*** Opening SOURCE DATA ***

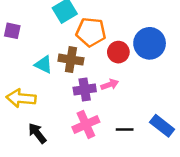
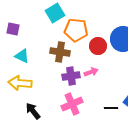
cyan triangle: (43, 65) -> (22, 56), moved
black line: (125, 129) -> (111, 108), moved

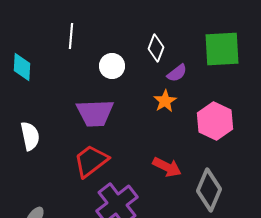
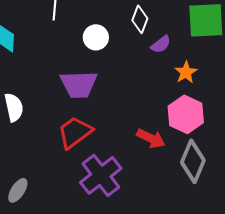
orange star: (165, 101) -> (186, 72), moved
pink hexagon: (215, 121) -> (186, 114), moved

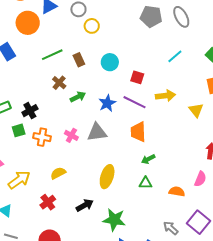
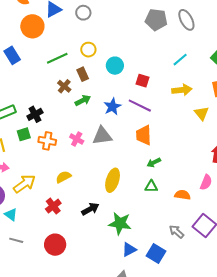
yellow circle: (92, 26) -> (88, 50), moved
brown rectangle: (79, 60) -> (83, 74), moved
yellow arrow: (165, 96) -> (182, 90), moved

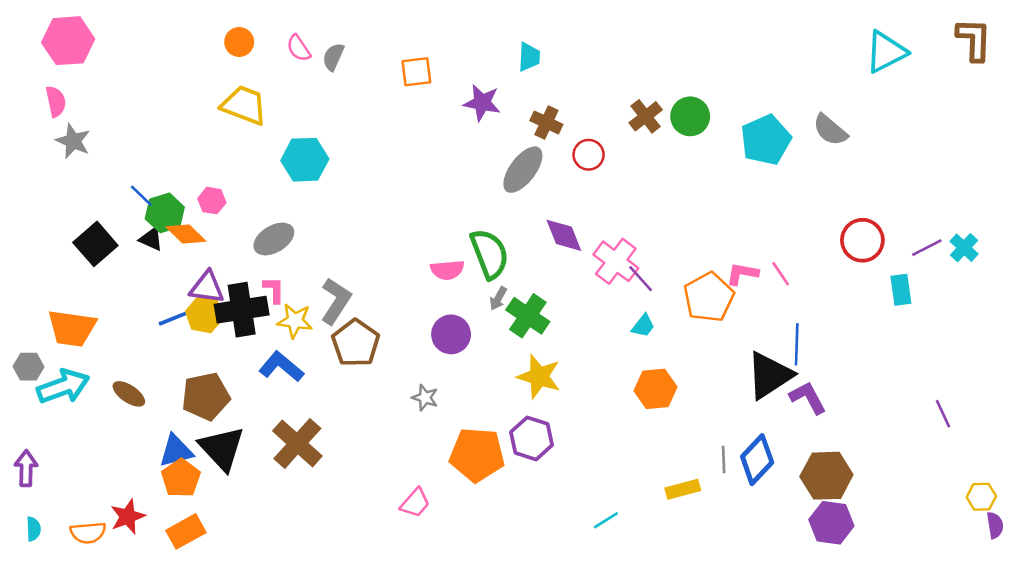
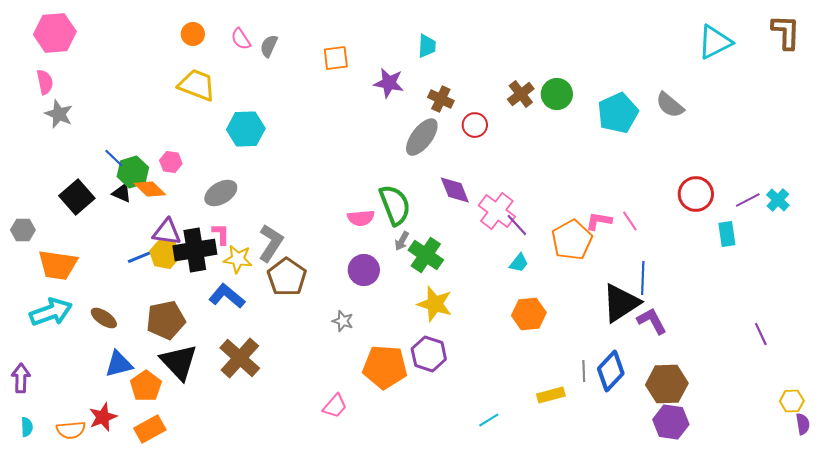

*** Closing SOURCE DATA ***

TRY IT: The result should be every line that contains "yellow", copied from the entries.

THE COMPLETED TASK:
yellow circle: (92, 26) -> (88, 50), moved
yellow arrow: (165, 96) -> (182, 90), moved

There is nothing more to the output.